··· Records shown

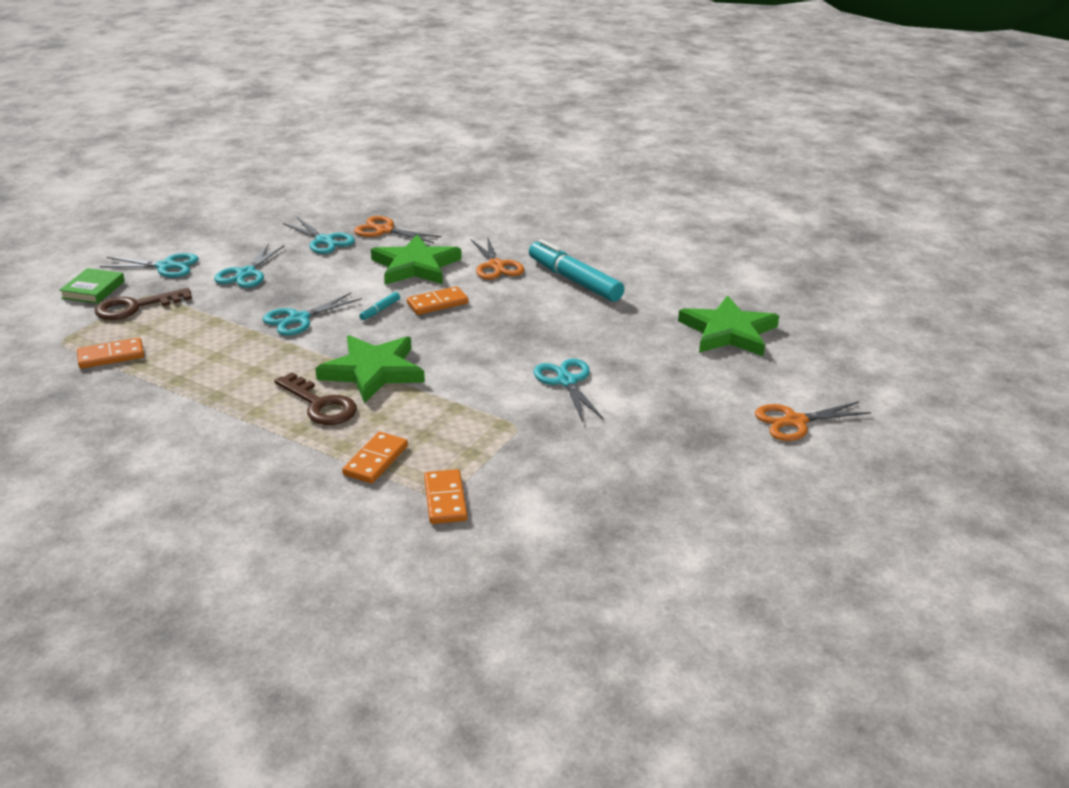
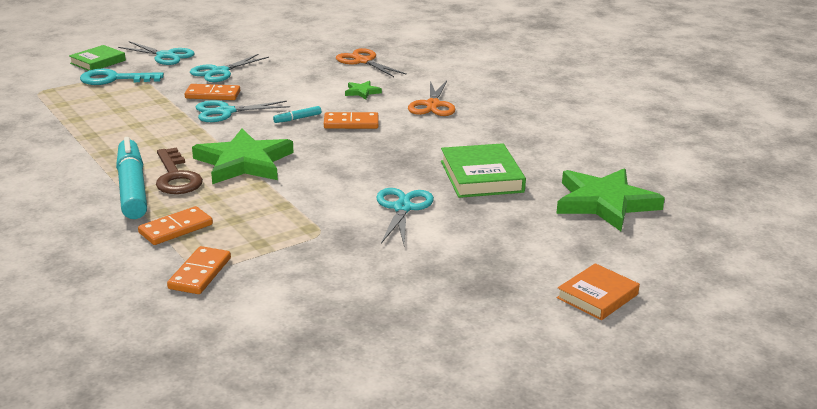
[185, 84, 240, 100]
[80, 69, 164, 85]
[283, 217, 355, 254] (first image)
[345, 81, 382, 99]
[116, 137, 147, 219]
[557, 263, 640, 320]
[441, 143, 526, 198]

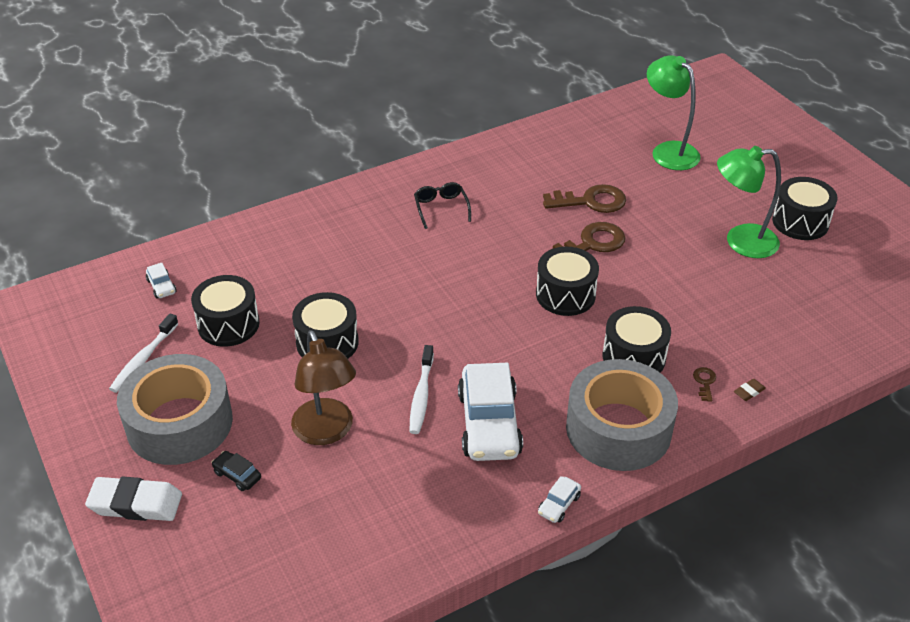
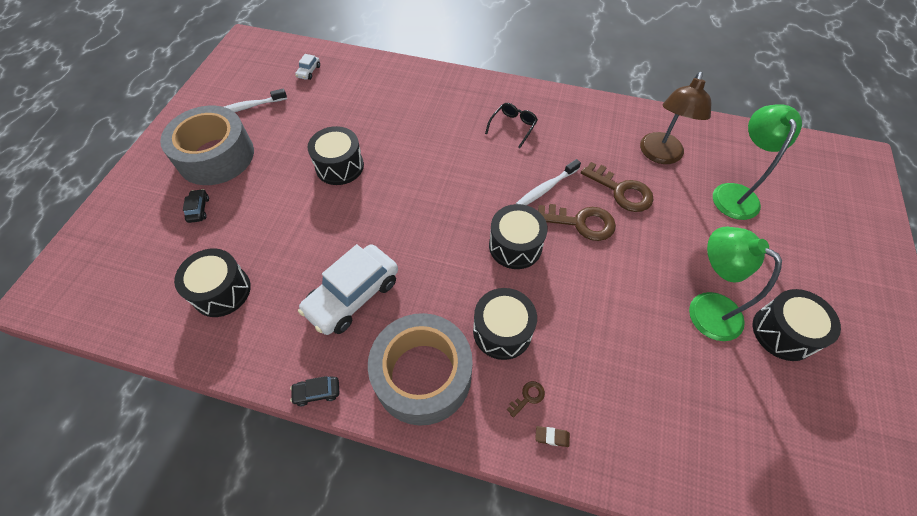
[85, 477, 182, 521] (first image)
[174, 249, 251, 317]
[640, 72, 711, 164]
[516, 159, 581, 205]
[290, 376, 339, 406]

······

▸ **The problem**
Among the lines above, some may include the string "first"; state how many, and nothing more.

▸ **Exercise result**
2